** Your objective **
Once you find a line containing the word "crimson" in the entries below, copy it.
◆ ◆ ◆ ◆ ◆
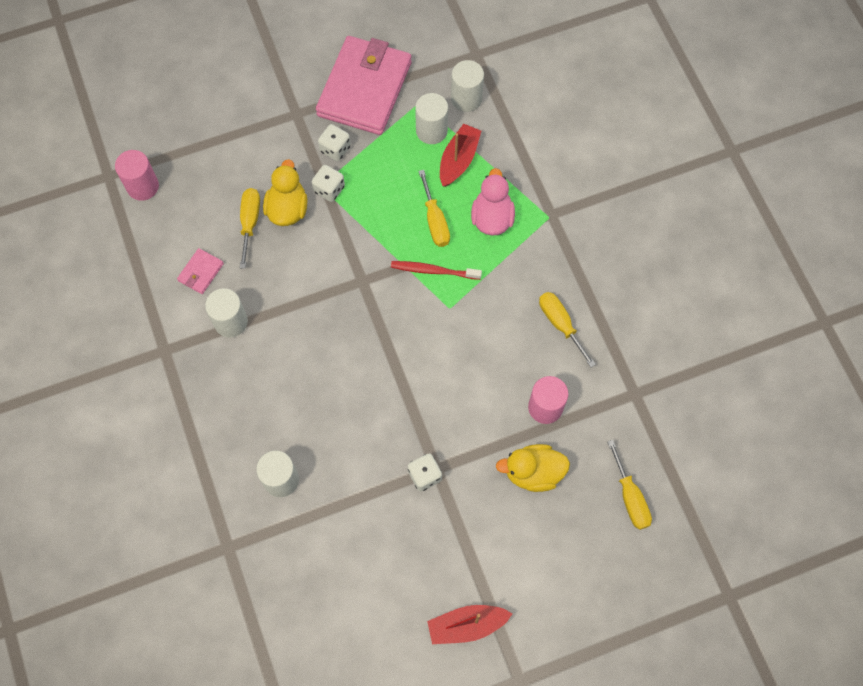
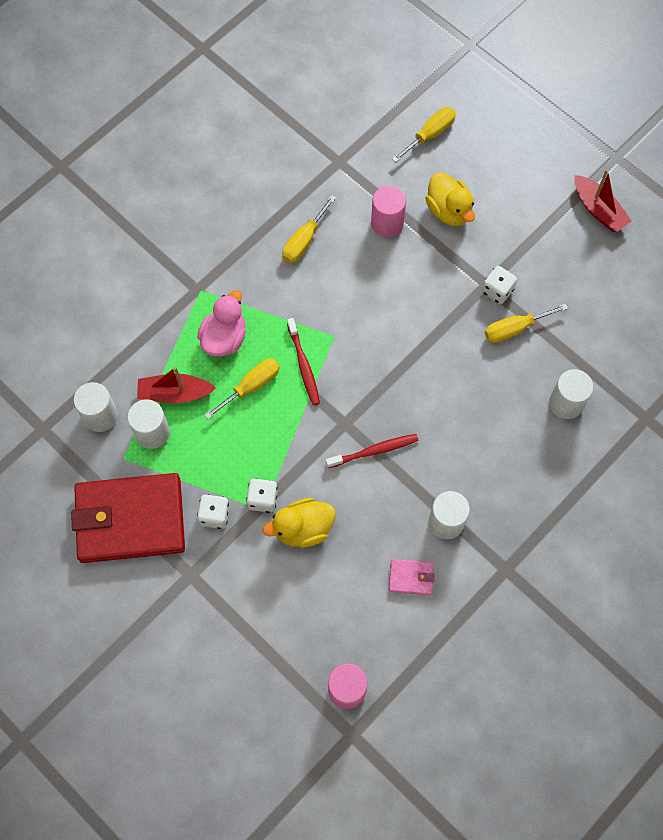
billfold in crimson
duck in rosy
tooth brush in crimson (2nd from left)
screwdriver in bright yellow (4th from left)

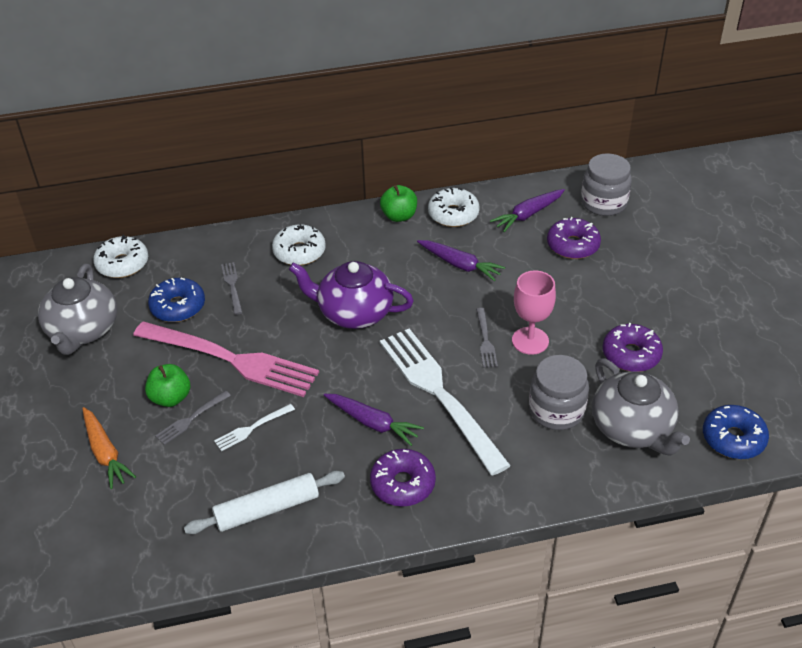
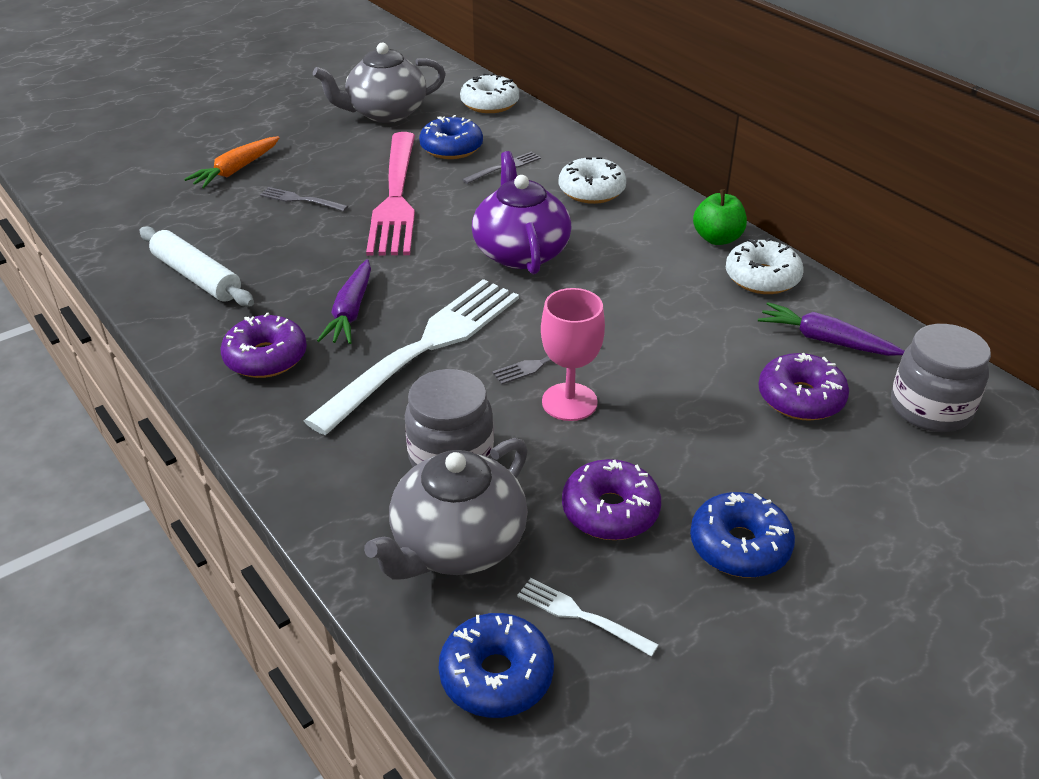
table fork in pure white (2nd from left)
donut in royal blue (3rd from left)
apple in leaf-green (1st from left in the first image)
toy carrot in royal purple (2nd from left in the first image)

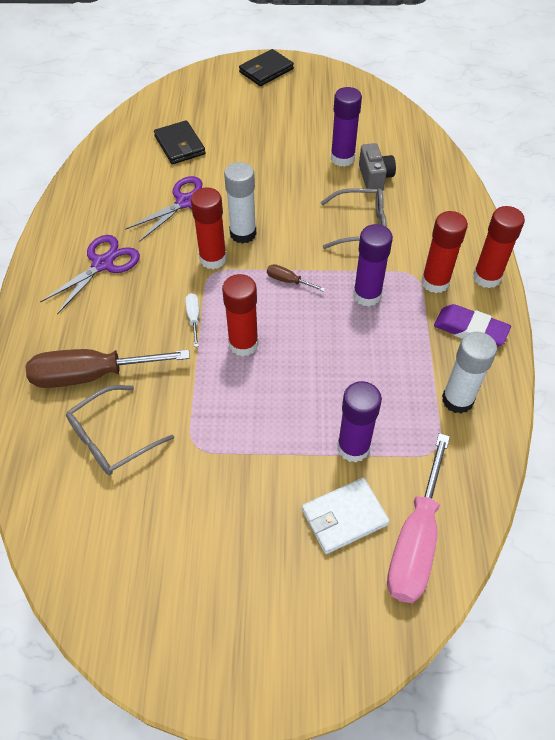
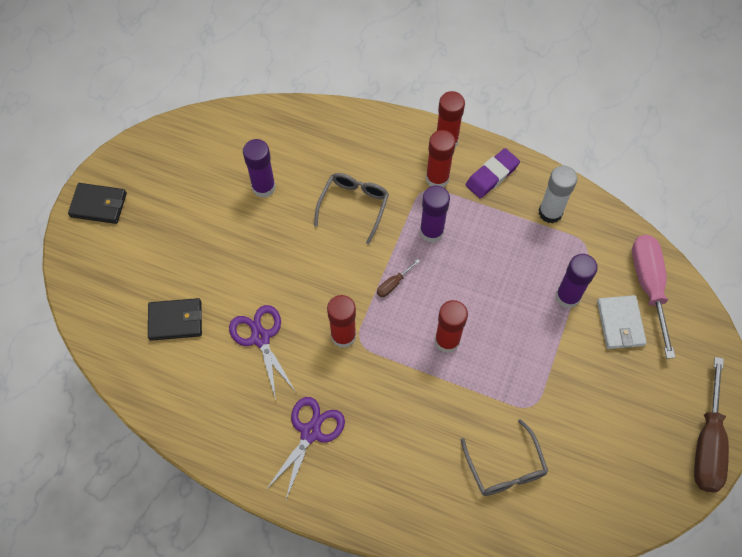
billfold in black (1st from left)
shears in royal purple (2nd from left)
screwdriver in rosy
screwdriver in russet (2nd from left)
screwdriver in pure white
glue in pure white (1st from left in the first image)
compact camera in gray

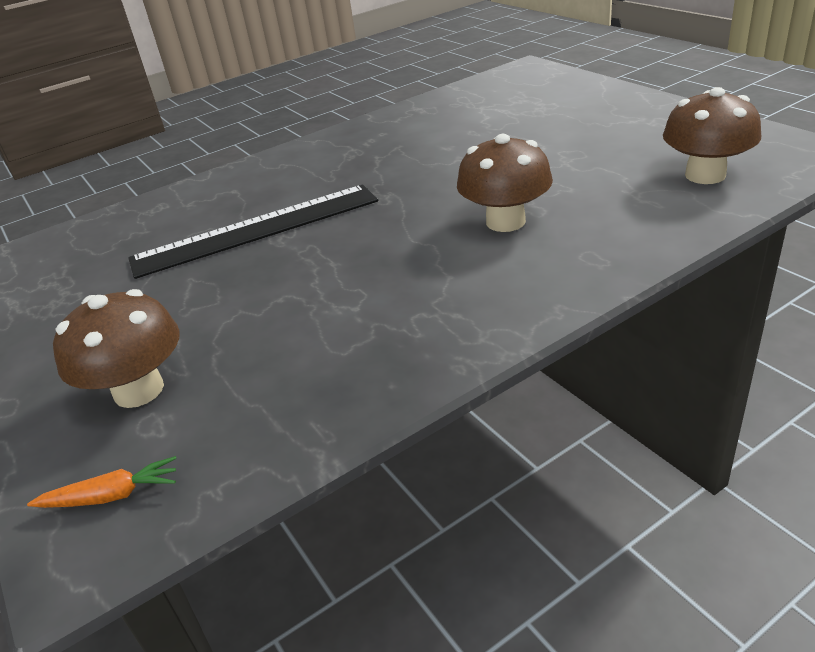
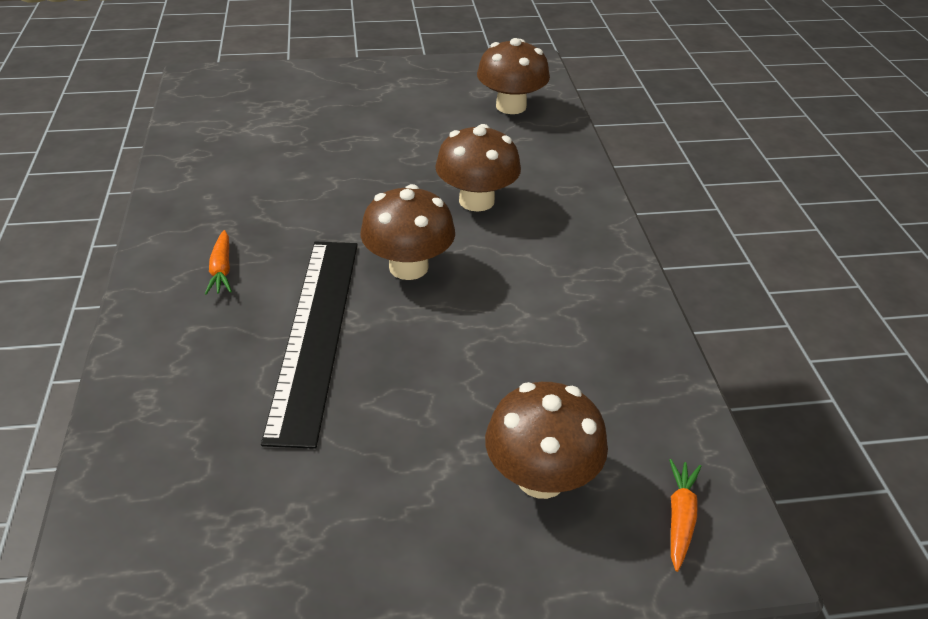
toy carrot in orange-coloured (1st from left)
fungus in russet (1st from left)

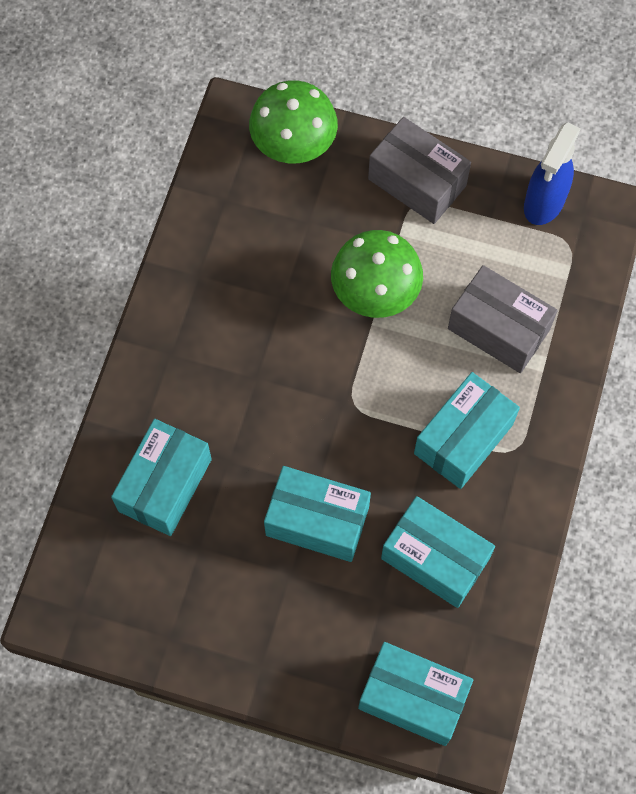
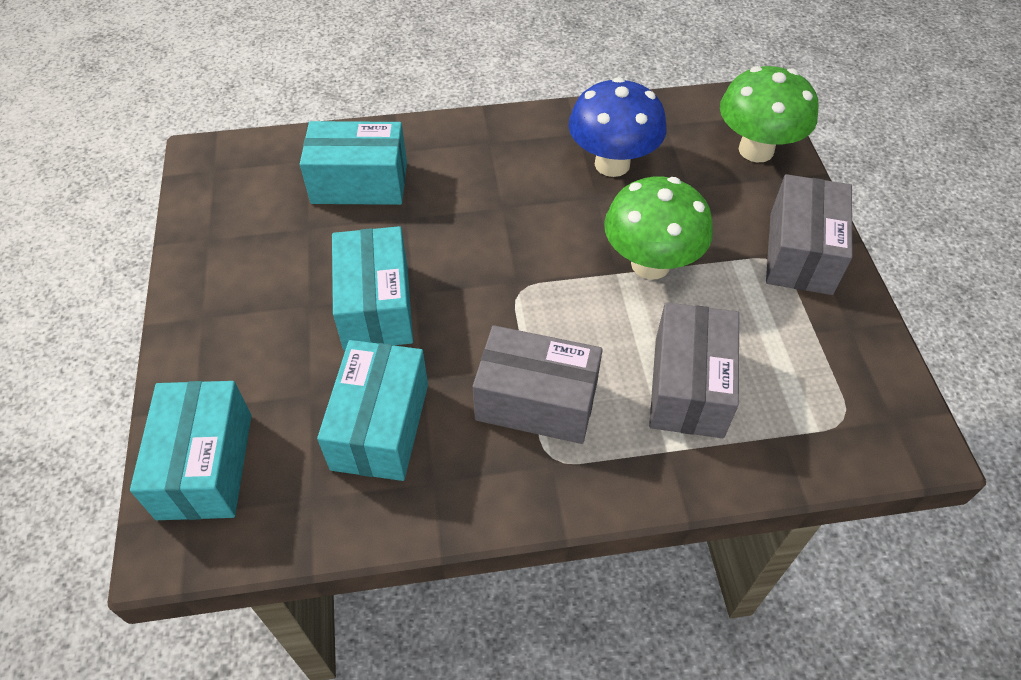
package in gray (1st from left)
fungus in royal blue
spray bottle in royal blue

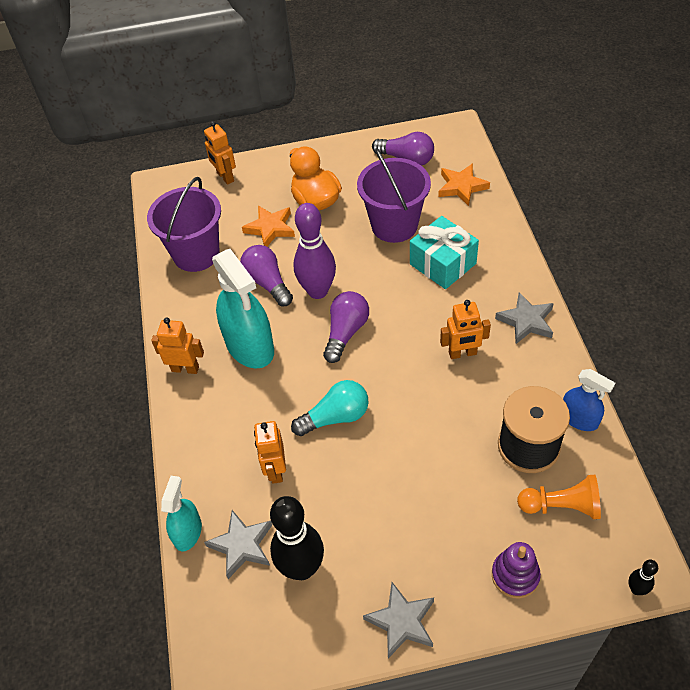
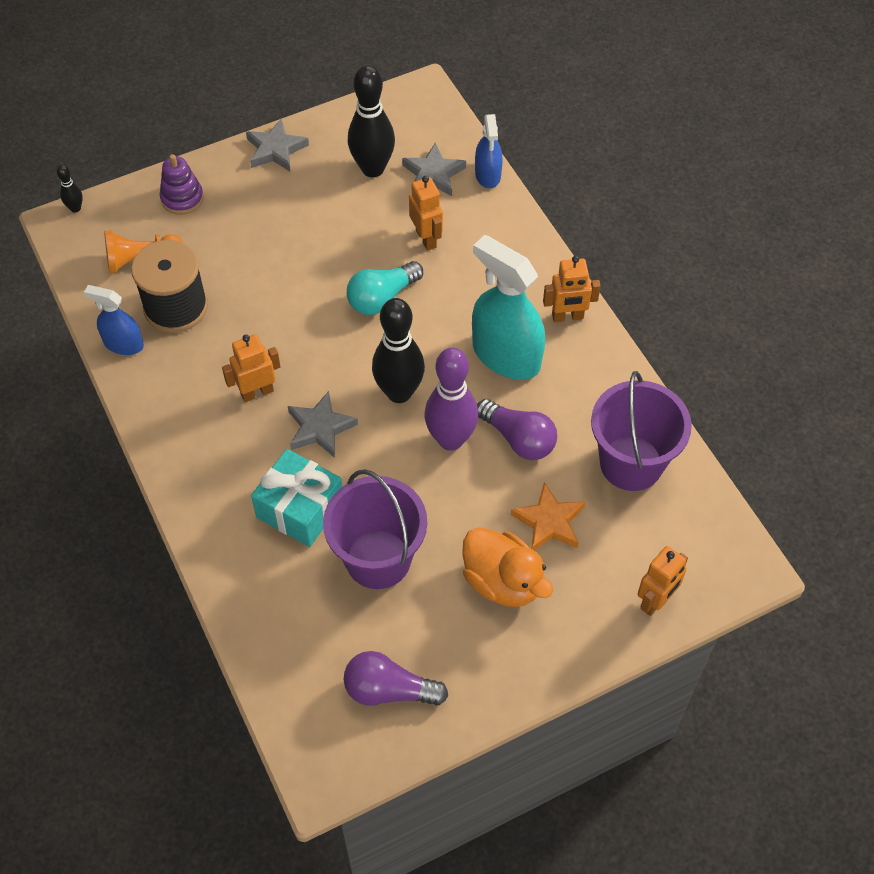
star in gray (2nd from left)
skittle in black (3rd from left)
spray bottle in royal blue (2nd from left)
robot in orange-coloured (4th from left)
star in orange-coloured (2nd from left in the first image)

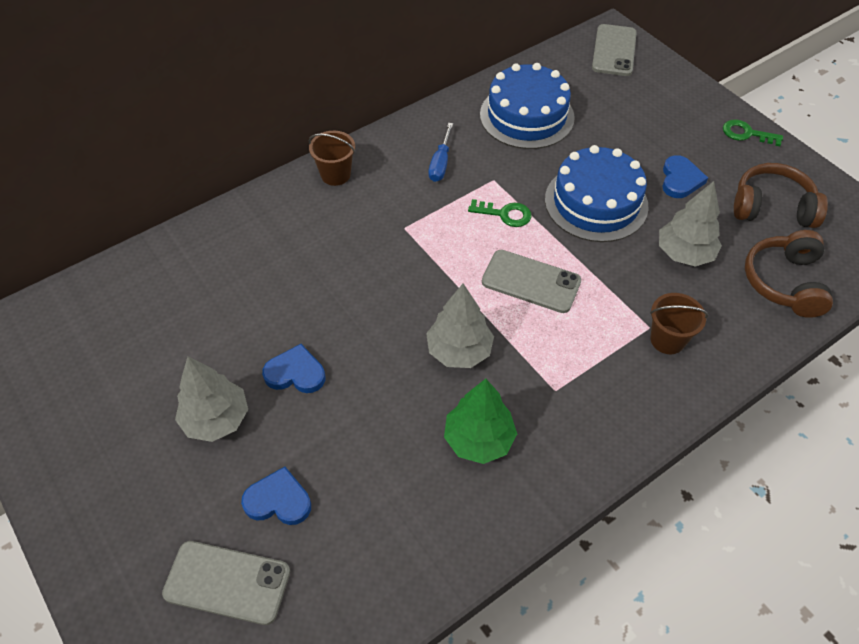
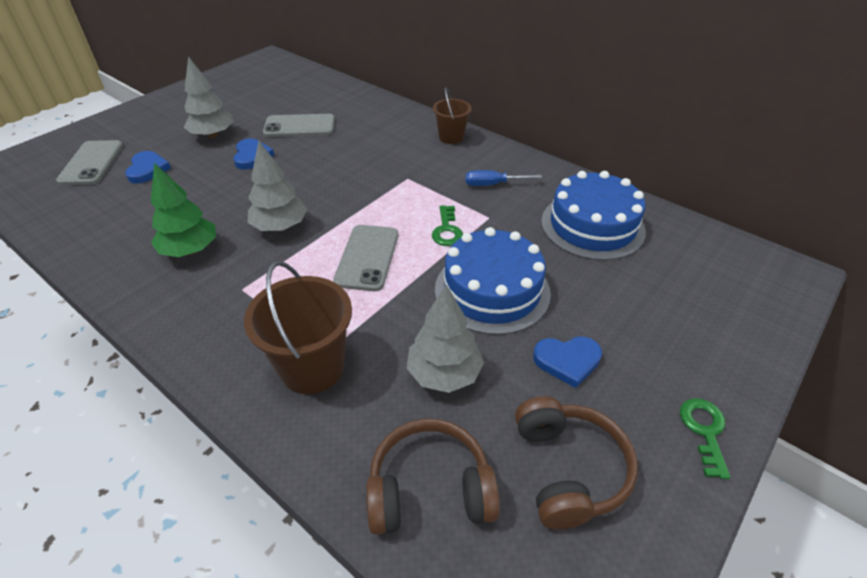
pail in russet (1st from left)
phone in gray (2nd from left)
◆ ◆ ◆ ◆ ◆
** Answer space **
billfold in crimson
tooth brush in crimson (2nd from left)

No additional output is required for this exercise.